» **TASK STATEMENT**
Each line of the entries that mentions the string "black" needs to be reported.

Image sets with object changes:
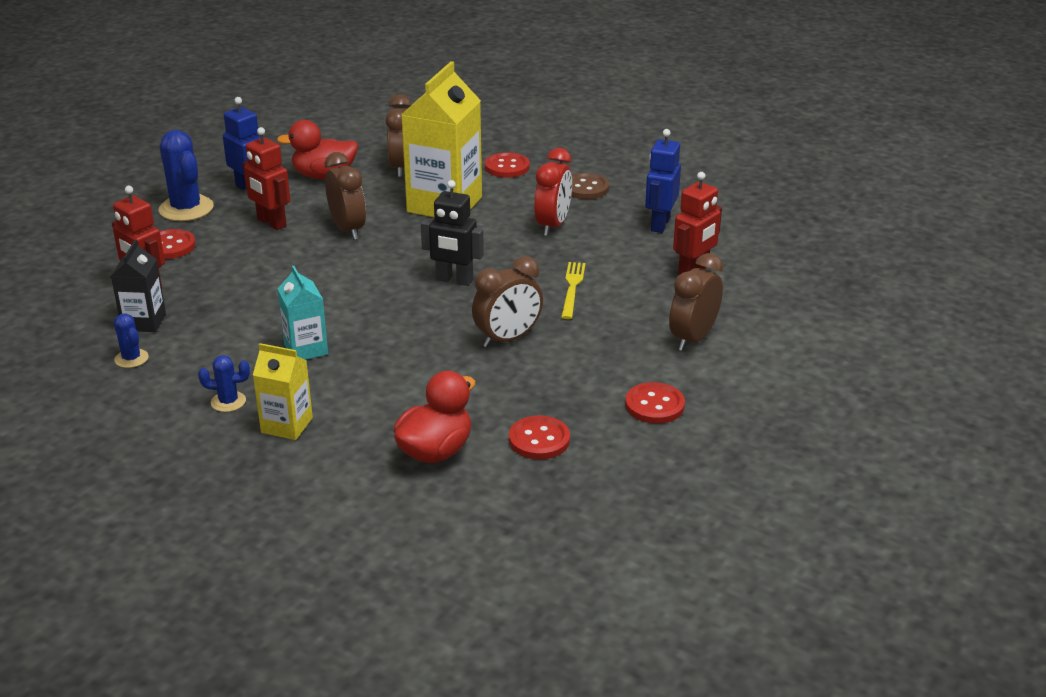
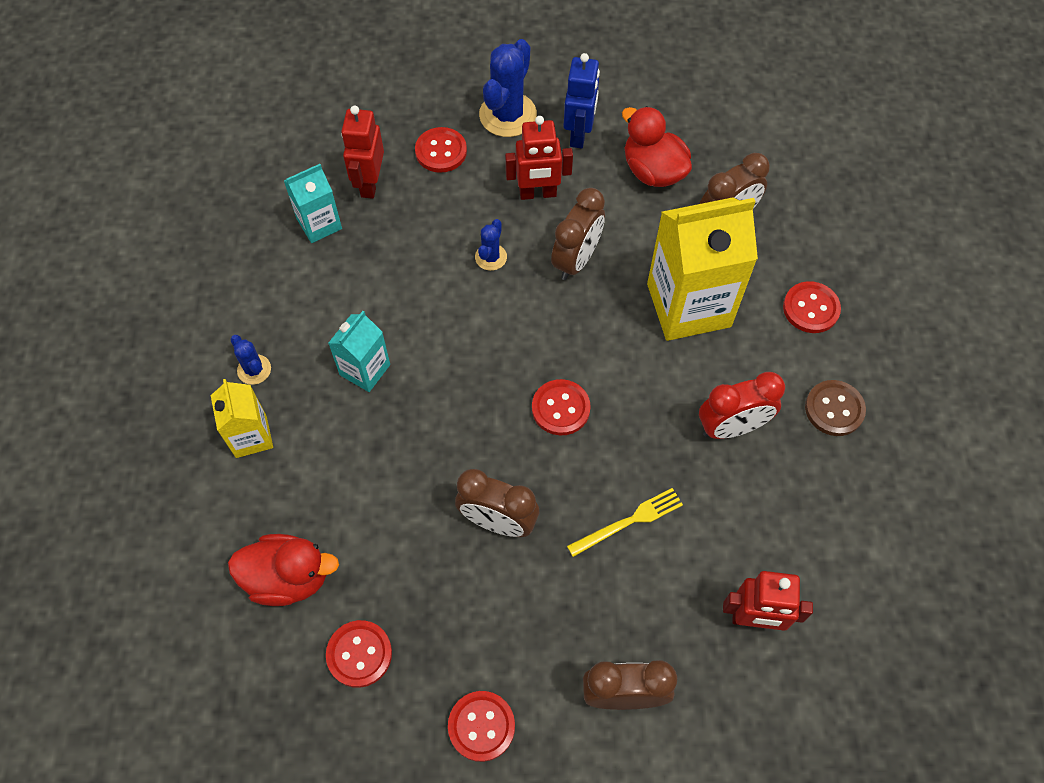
camera: 55 degrees right, 30 degrees up
black carton [111,240,166,332] -> turquoise carton [284,164,342,243]
blue cactus [113,313,149,368] -> blue cactus moved to [475,219,507,271]
red robot [243,127,290,230] -> red robot turned 105 degrees counterclockwise [505,116,573,200]
black robot [421,180,484,286] -> red button [532,379,591,435]
blue robot [645,129,681,233] -> none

» **TASK ANSWER**
black carton [111,240,166,332] -> turquoise carton [284,164,342,243]
black robot [421,180,484,286] -> red button [532,379,591,435]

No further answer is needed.